- What needs to be done -
Make an exact copy of all the records that follow, apart from the pictures.

Records excerpted from a collection:
═══

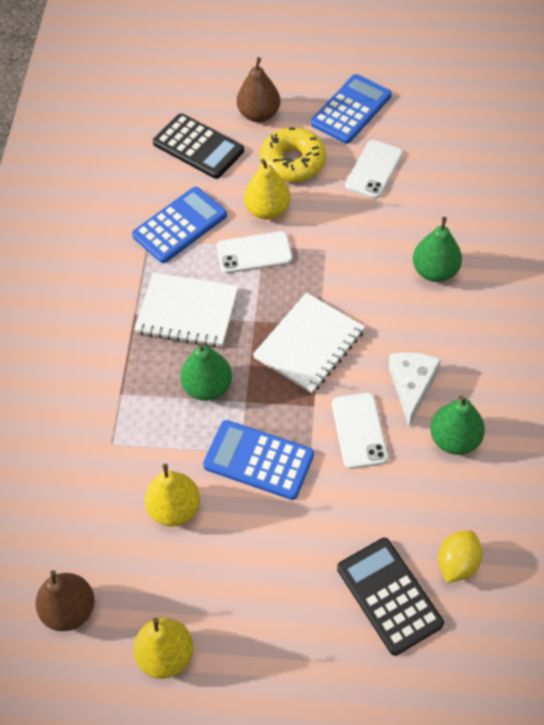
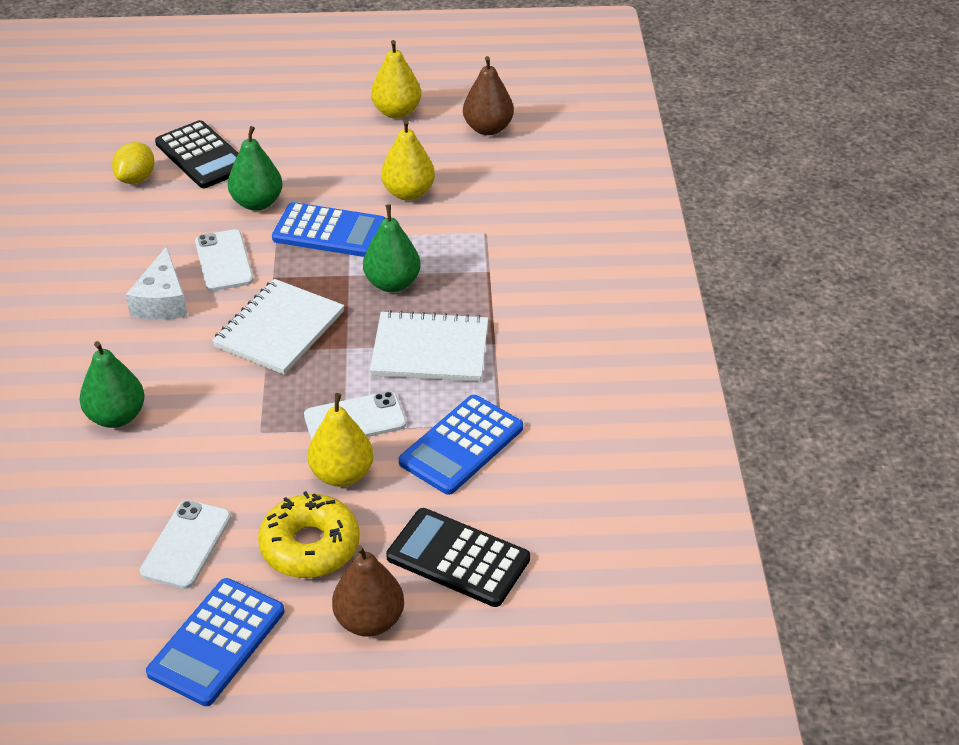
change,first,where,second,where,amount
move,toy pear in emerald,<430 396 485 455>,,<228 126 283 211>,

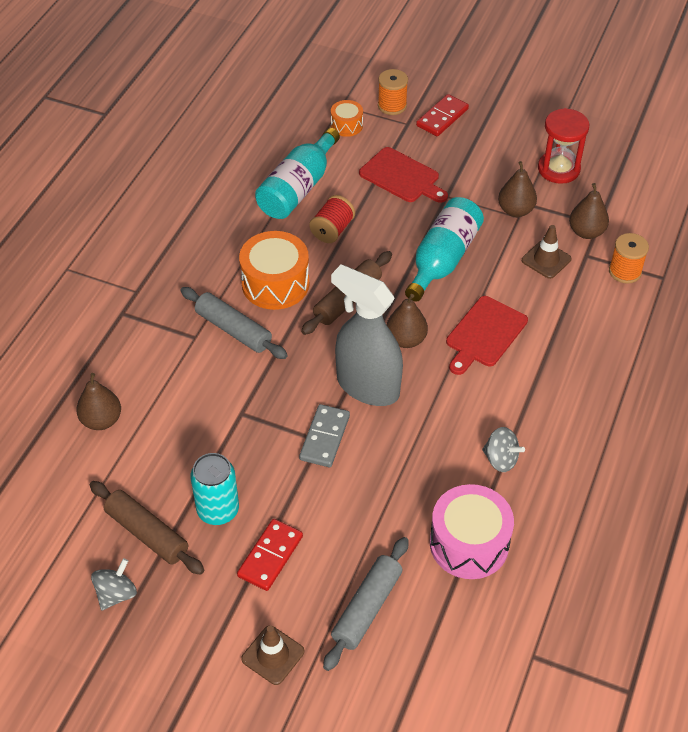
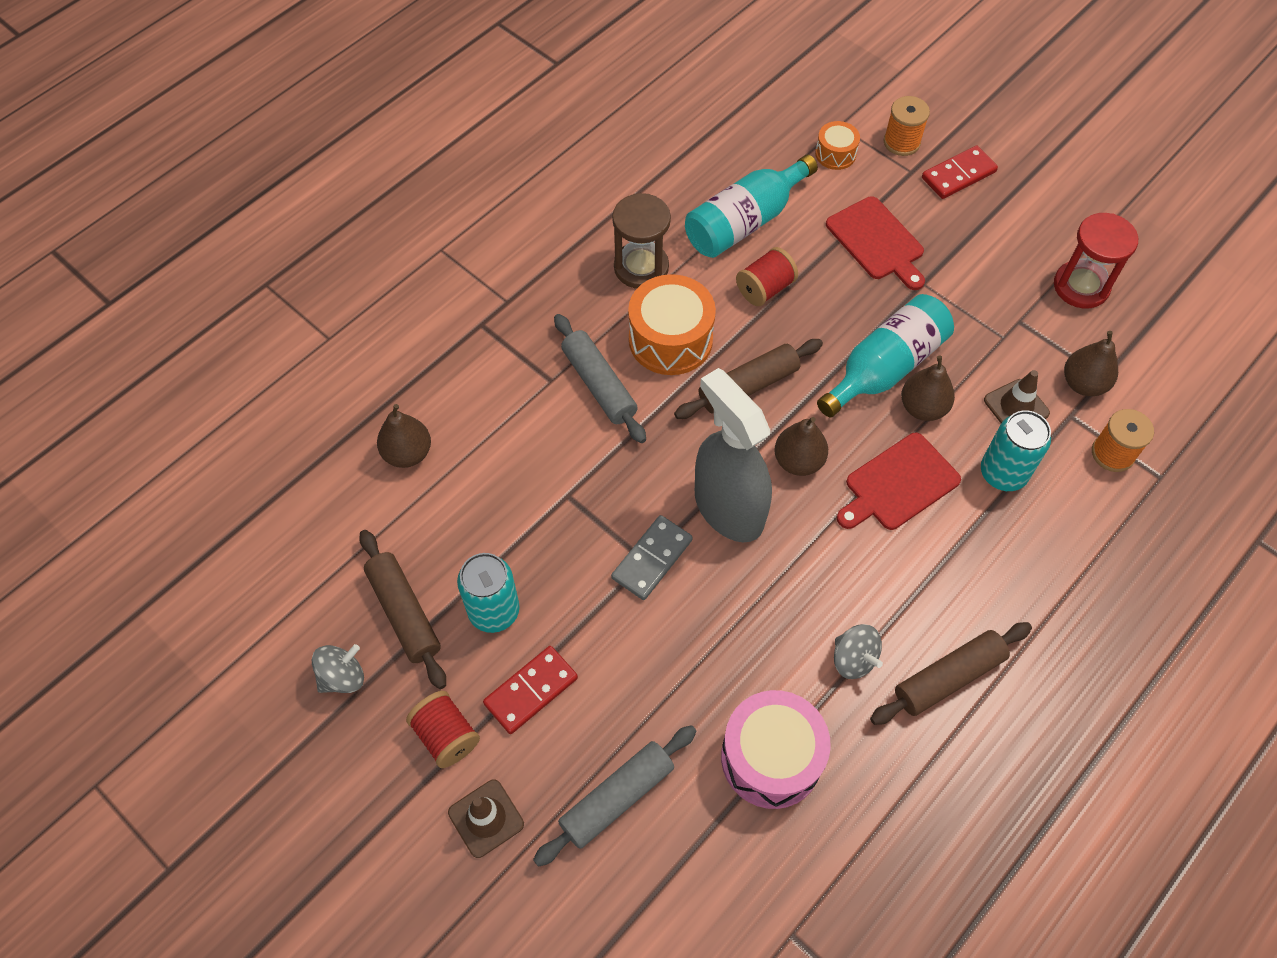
change,first,where,second,where,amount
insert,,,bobbin in red,<406 691 480 768>,
insert,,,sandglass in dark brown,<612 193 671 289>,
insert,,,dough roller in dark brown,<870 622 1032 725>,
insert,,,soda can in turquoise,<981 410 1051 491>,
move,toy pear in dark brown,<498 161 537 217>,,<901 355 955 421>,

═══

- Solution to this task -
change,first,where,second,where,amount
move,toy pear in emerald,<430 396 485 455>,,<228 126 283 211>,

change,first,where,second,where,amount
insert,,,bobbin in red,<406 691 480 768>,
insert,,,sandglass in dark brown,<612 193 671 289>,
insert,,,dough roller in dark brown,<870 622 1032 725>,
insert,,,soda can in turquoise,<981 410 1051 491>,
move,toy pear in dark brown,<498 161 537 217>,,<901 355 955 421>,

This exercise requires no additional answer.